- _Before-and-after object lists_
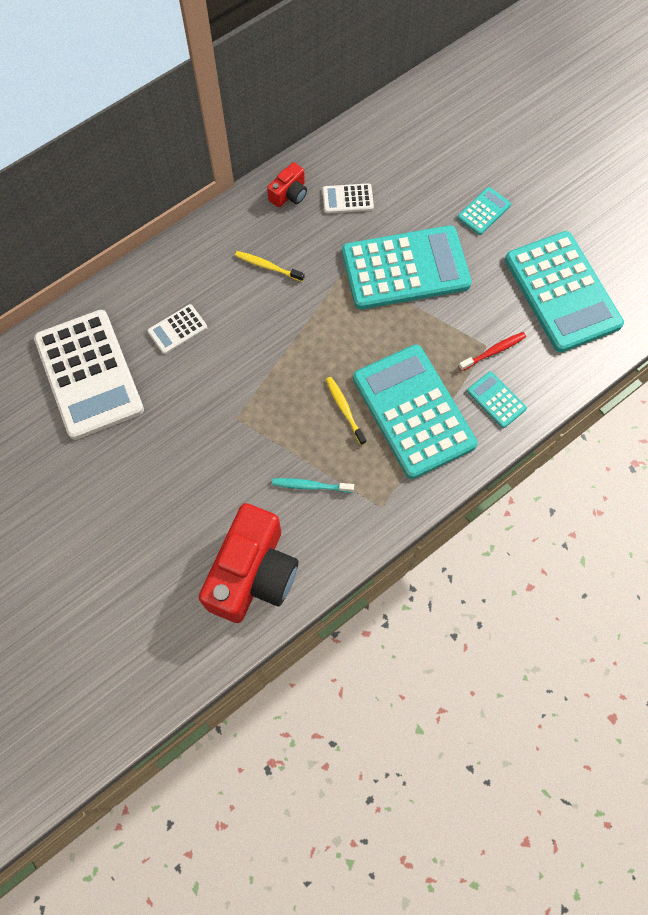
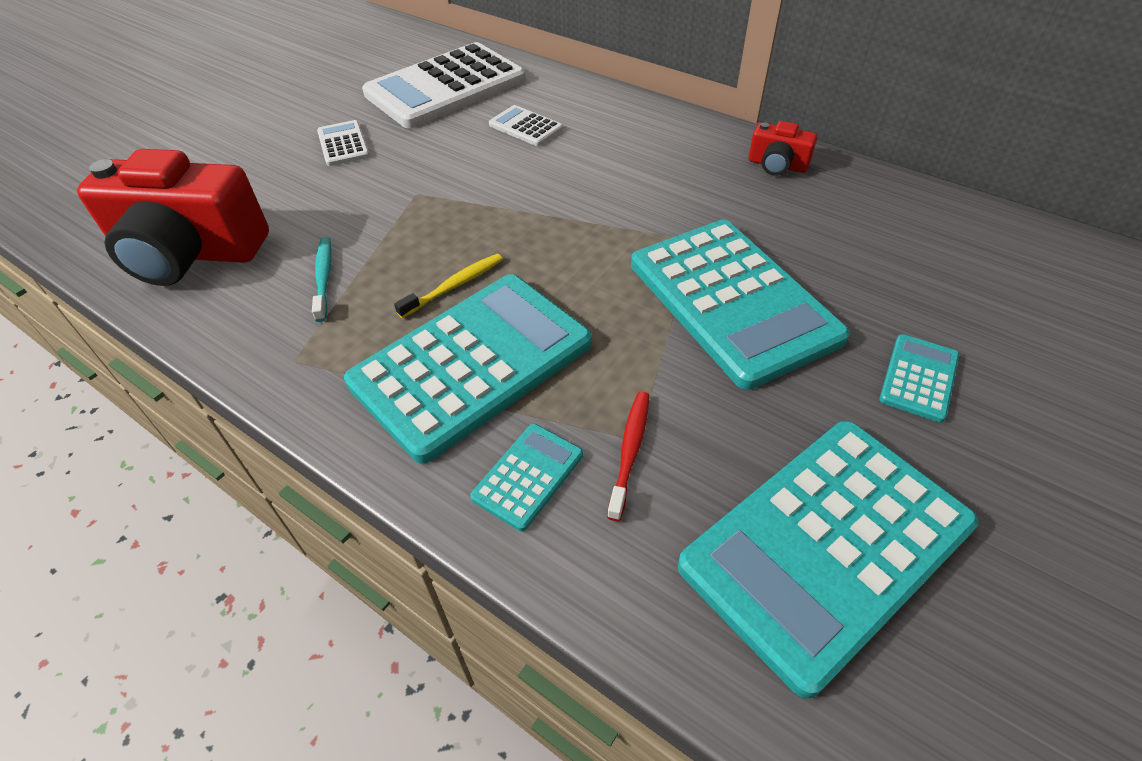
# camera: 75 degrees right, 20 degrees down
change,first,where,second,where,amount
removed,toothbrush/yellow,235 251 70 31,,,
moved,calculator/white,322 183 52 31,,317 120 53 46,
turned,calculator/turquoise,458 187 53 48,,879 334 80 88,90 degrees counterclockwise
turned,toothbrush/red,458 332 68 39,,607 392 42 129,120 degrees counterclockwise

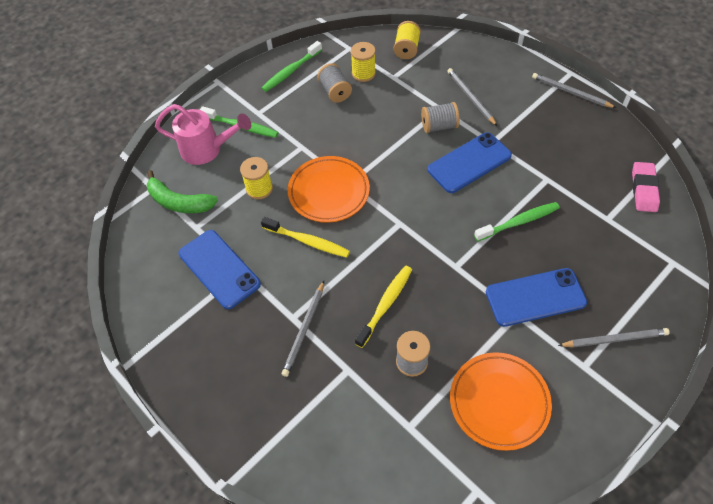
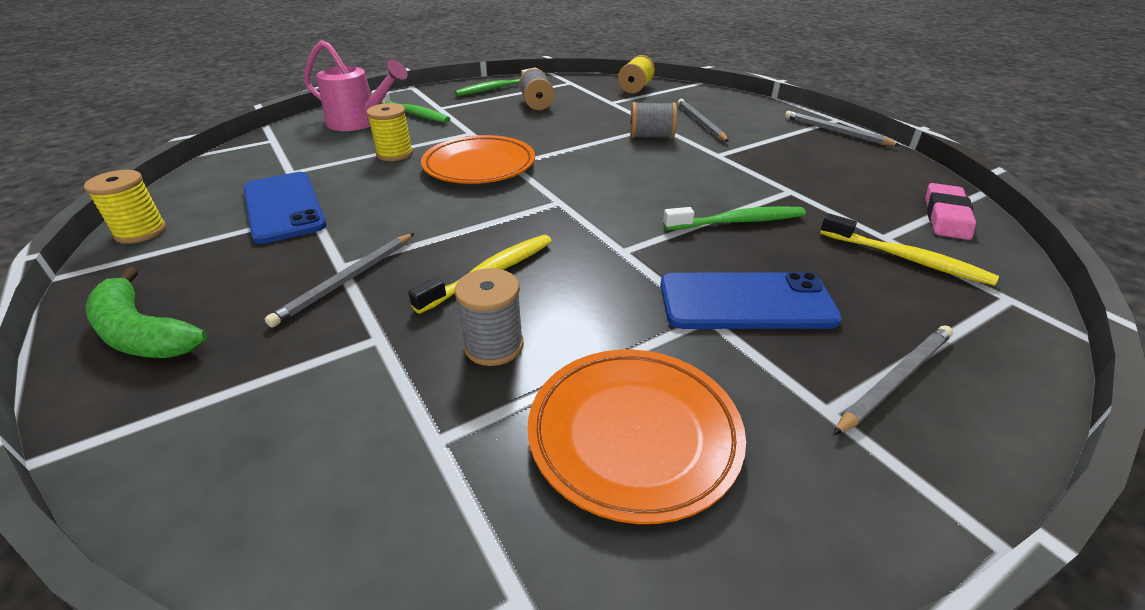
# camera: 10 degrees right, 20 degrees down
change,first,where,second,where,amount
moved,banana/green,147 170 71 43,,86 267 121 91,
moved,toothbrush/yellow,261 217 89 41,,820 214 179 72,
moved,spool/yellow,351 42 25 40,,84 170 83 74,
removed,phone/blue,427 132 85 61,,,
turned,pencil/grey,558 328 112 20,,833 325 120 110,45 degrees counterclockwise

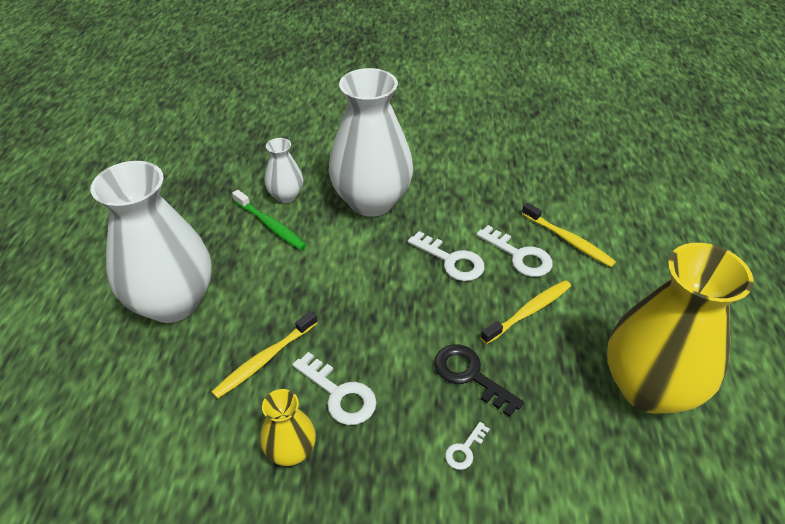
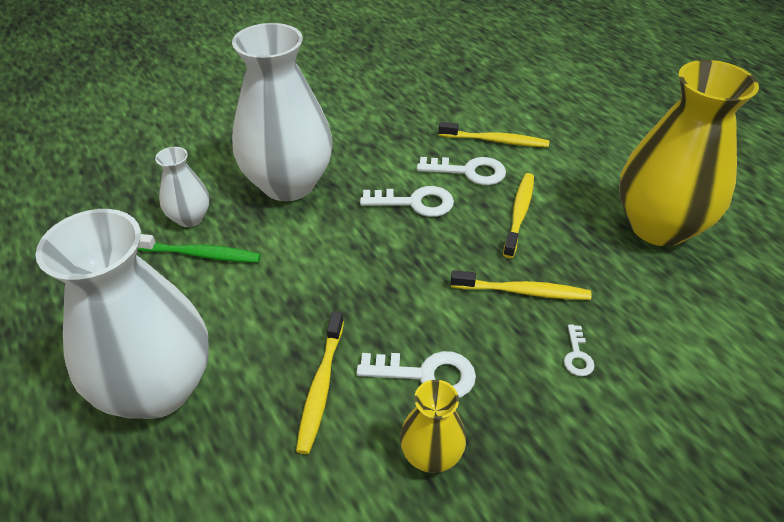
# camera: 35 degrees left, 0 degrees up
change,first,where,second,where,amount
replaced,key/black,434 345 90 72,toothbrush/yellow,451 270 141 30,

- _Problem to solve_
Print, exactly and only, the lines running from the line with "turned,pencil/grey,558 328 112" through the last line of the data, including both. Skip any picture.

- _Expected answer_
turned,pencil/grey,558 328 112 20,,833 325 120 110,45 degrees counterclockwise

# camera: 35 degrees left, 0 degrees up
change,first,where,second,where,amount
replaced,key/black,434 345 90 72,toothbrush/yellow,451 270 141 30,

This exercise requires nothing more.